◆ Problem to solve: Where does the string "white" appear? Copy every line of the entries below that holds it.

◆ Source material:
**********

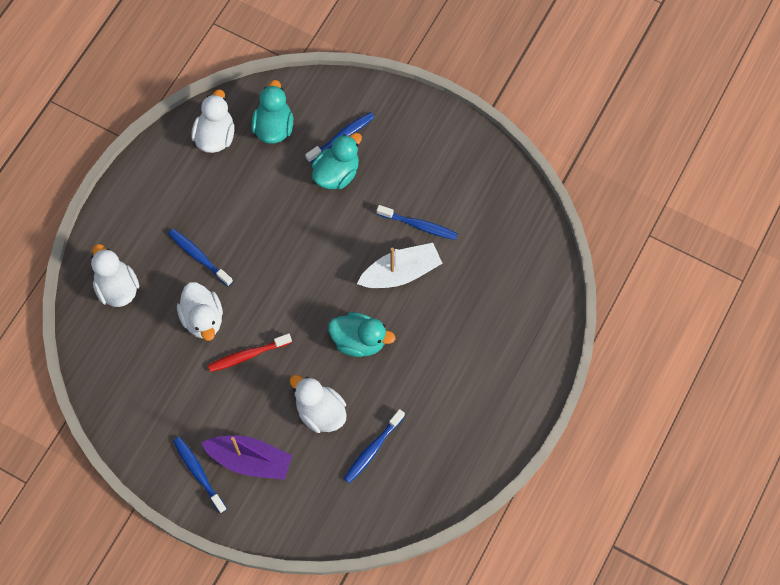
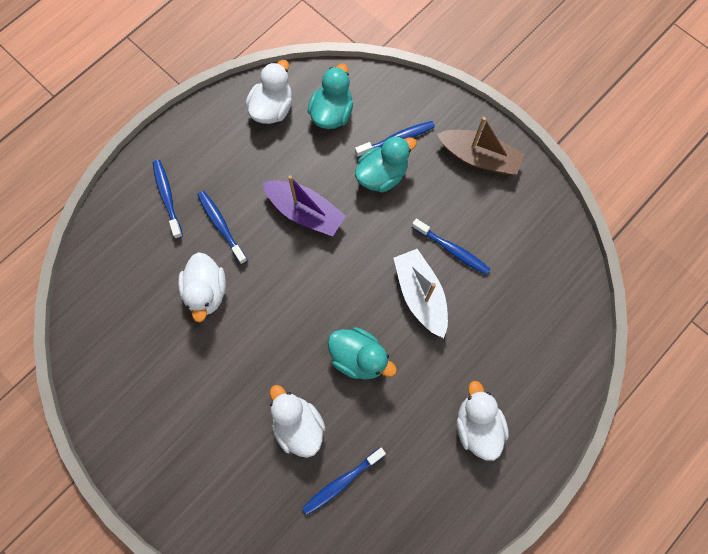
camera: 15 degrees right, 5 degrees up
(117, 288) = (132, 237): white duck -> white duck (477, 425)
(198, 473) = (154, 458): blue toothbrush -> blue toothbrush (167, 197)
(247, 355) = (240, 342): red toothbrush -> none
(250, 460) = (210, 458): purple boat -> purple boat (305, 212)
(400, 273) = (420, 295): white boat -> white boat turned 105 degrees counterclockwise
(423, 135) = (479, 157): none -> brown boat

**********

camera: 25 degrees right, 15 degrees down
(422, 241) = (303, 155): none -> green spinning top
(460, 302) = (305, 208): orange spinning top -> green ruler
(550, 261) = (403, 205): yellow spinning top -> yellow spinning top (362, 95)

**********

◆ Exercise solution:
(117, 288) = (132, 237): white duck -> white duck (477, 425)
(400, 273) = (420, 295): white boat -> white boat turned 105 degrees counterclockwise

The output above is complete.